TO DO
Each time a line of the listing holds "FILT", copy that line.

GIVEN RECORDS
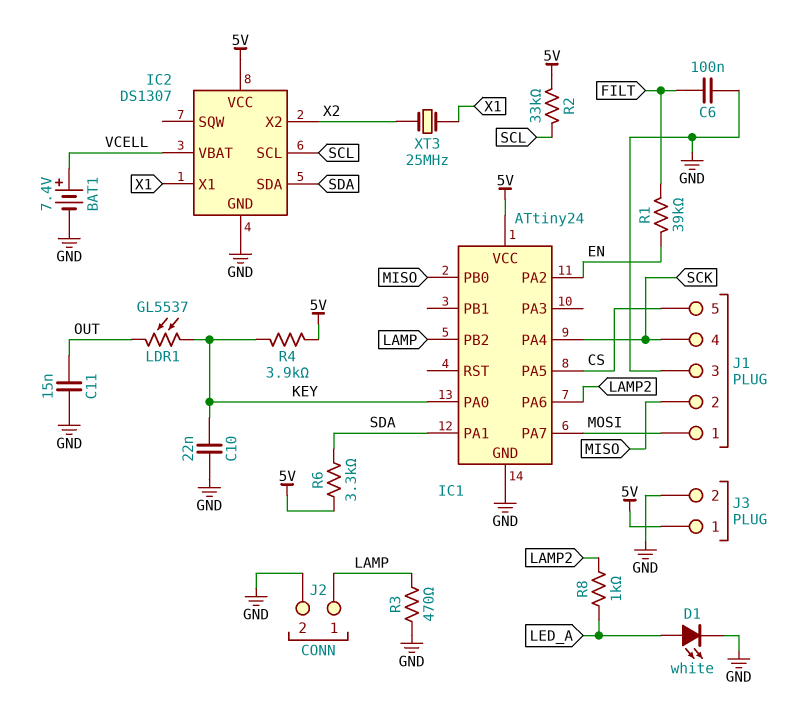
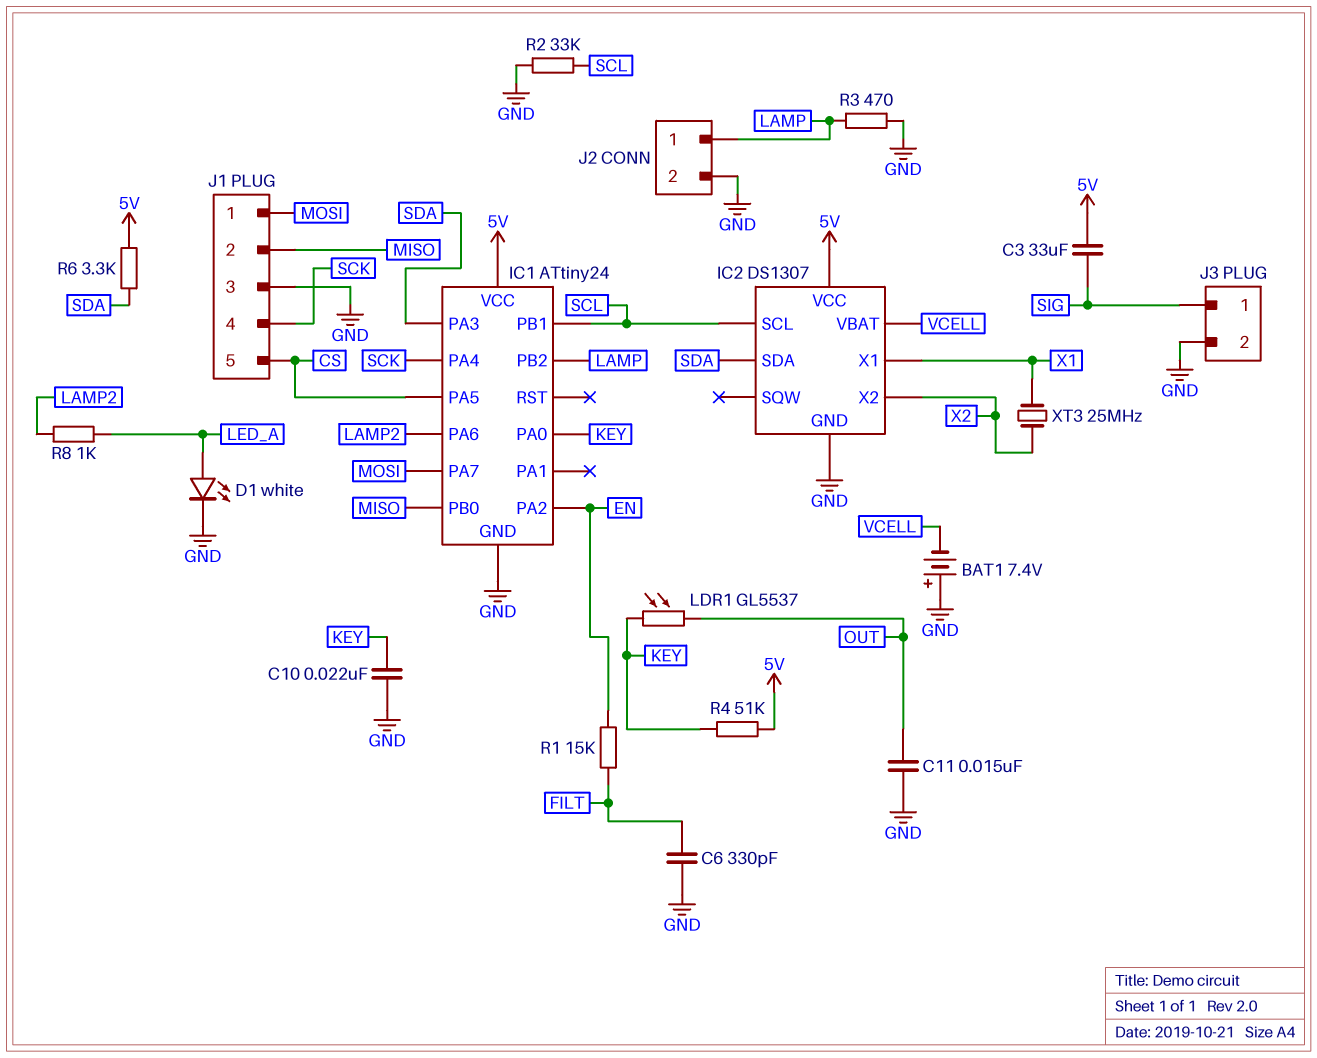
BAT1: 7.4V (plus VCELL, minus GND) -> 7.4V (plus GND, minus VCELL)
C3: none -> 33uF (5V, SIG)
C6: 100nF (FILT, GND) -> 330pF (FILT, GND)
IC1 pin PA1: SDA -> none
IC1 pin PA3: none -> SDA
IC1 pin PB1: none -> SCL
J3 pin 1: 5V -> SIG
R1: 39k (EN, FILT) -> 15k (EN, FILT)
R2: 33k (5V, SCL) -> 33k (GND, SCL)
R4: 3.9k (5V, KEY) -> 51k (5V, KEY)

TASK OUTPUT
C6: 100nF (FILT, GND) -> 330pF (FILT, GND)
R1: 39k (EN, FILT) -> 15k (EN, FILT)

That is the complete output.